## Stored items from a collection
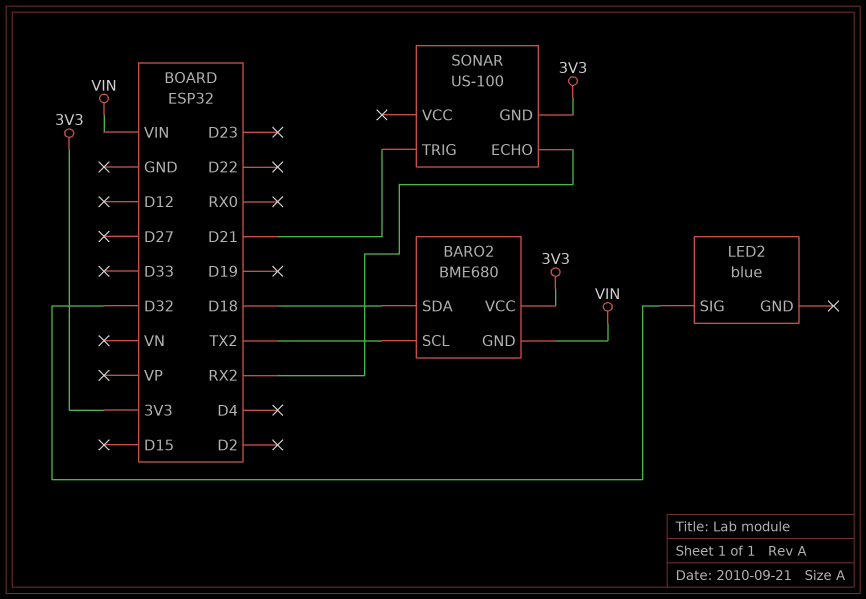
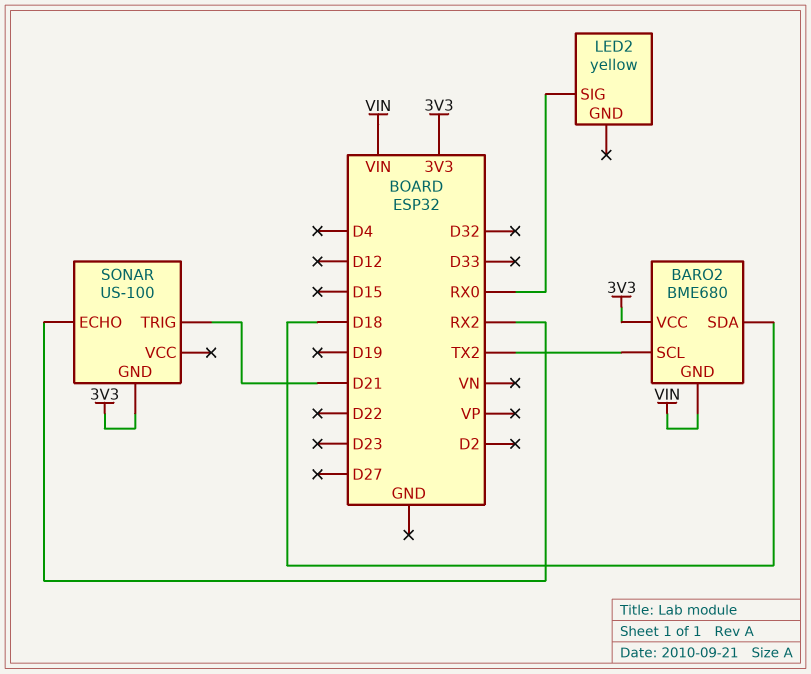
LED2: blue -> yellow
LED2 pin SIG: D32 -> RX0

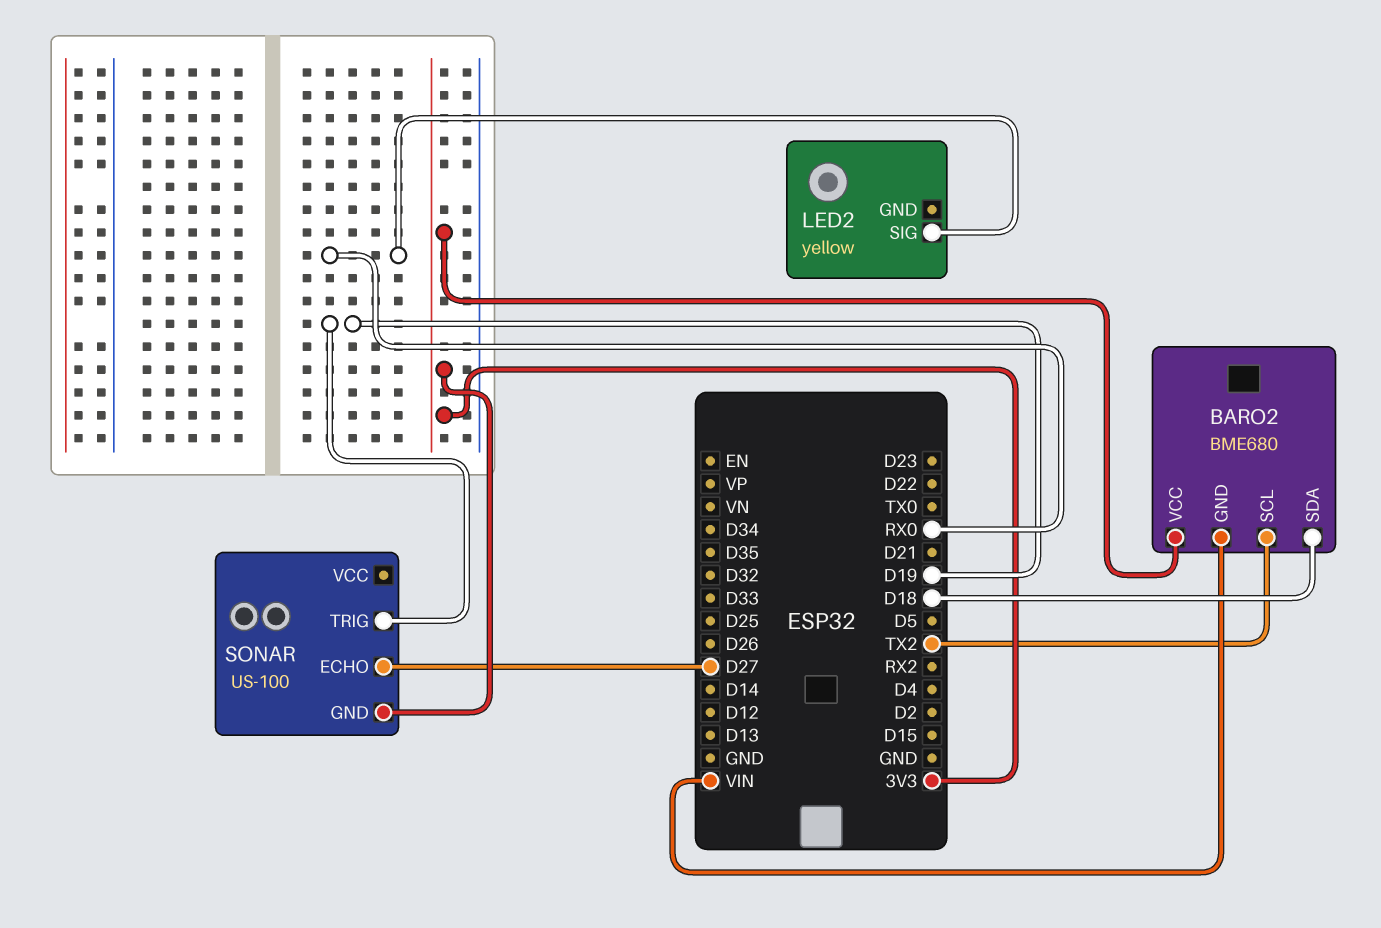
SONAR pin ECHO: RX2 -> D27
SONAR pin TRIG: D21 -> D19

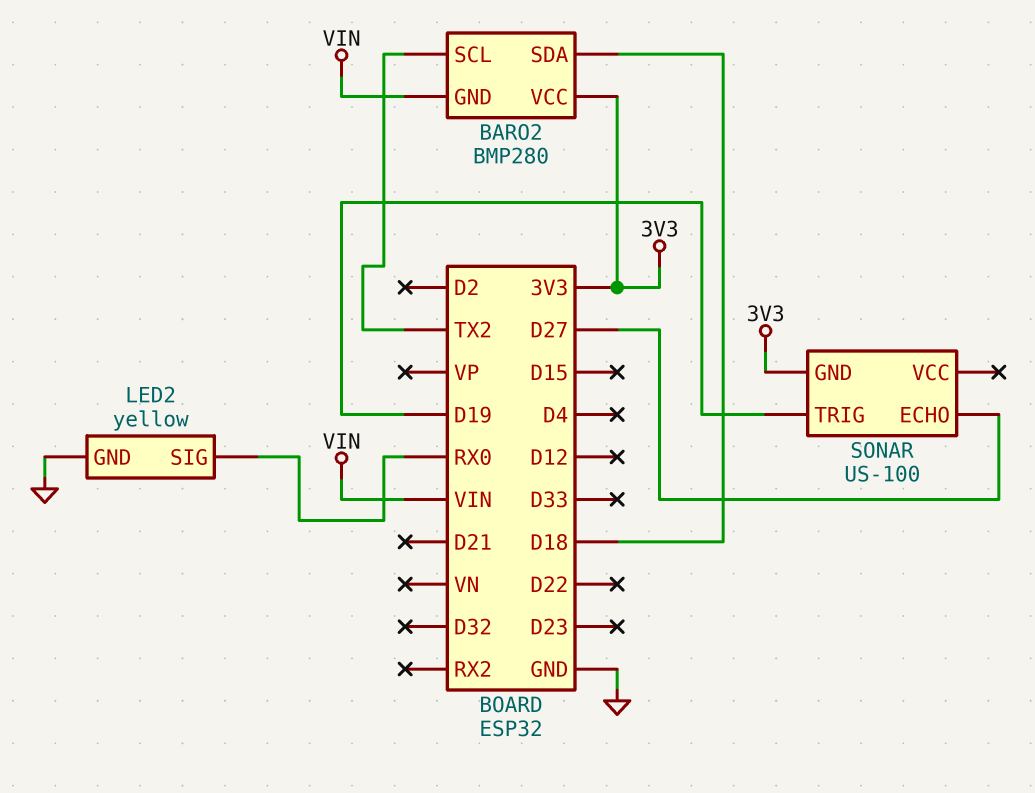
BARO2: BME680 -> BMP280
LED2 pin GND: none -> GND

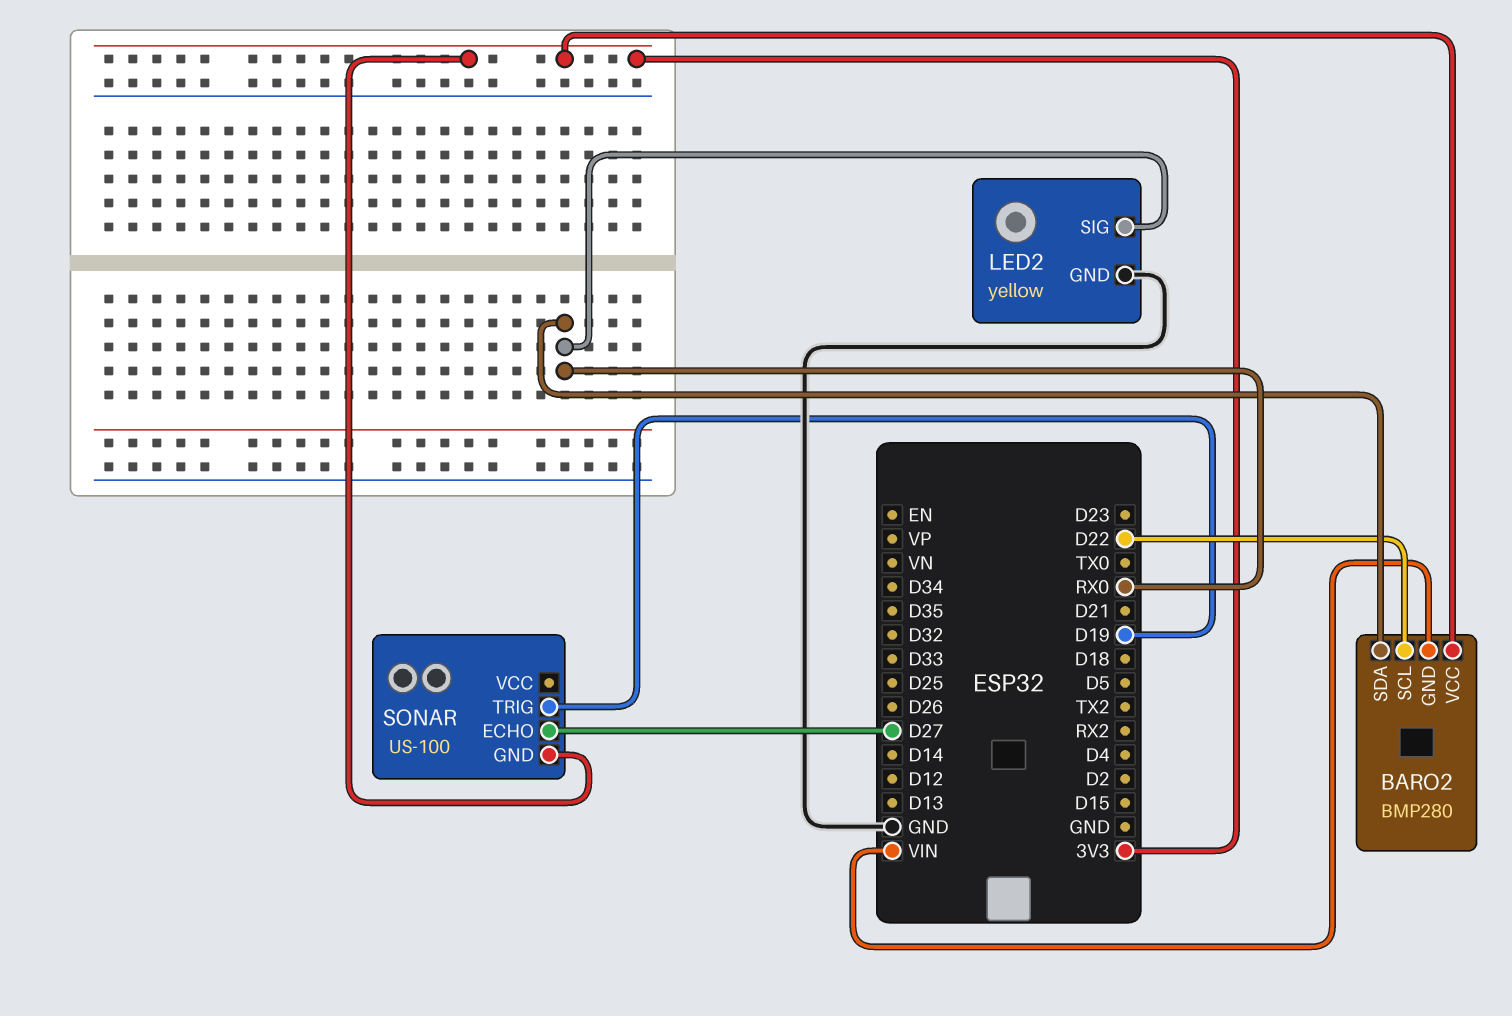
BARO2 pin SCL: TX2 -> D22
BARO2 pin SDA: D18 -> RX0

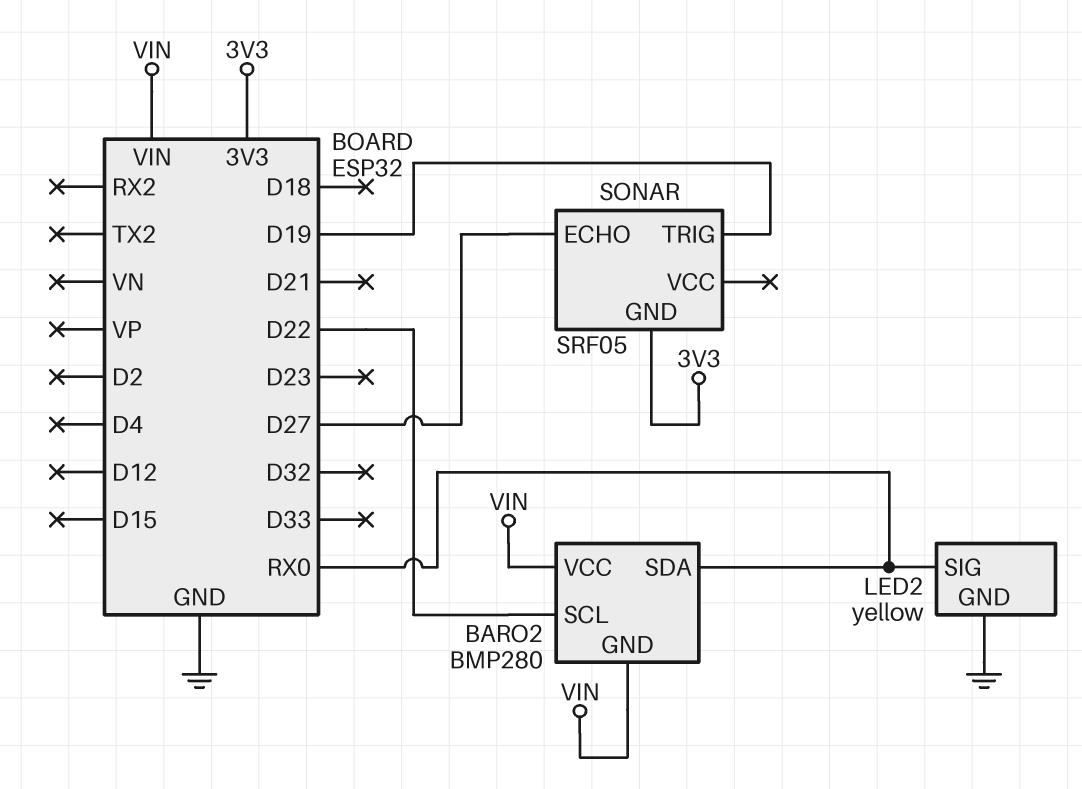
BARO2 pin VCC: 3V3 -> VIN
SONAR: US-100 -> SRF05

## WORK REQUIRED
Repeat all of the data above word for word, minus the pictures.

## THE COMPLETED TASK
LED2: blue -> yellow
LED2 pin SIG: D32 -> RX0

SONAR pin ECHO: RX2 -> D27
SONAR pin TRIG: D21 -> D19

BARO2: BME680 -> BMP280
LED2 pin GND: none -> GND

BARO2 pin SCL: TX2 -> D22
BARO2 pin SDA: D18 -> RX0

BARO2 pin VCC: 3V3 -> VIN
SONAR: US-100 -> SRF05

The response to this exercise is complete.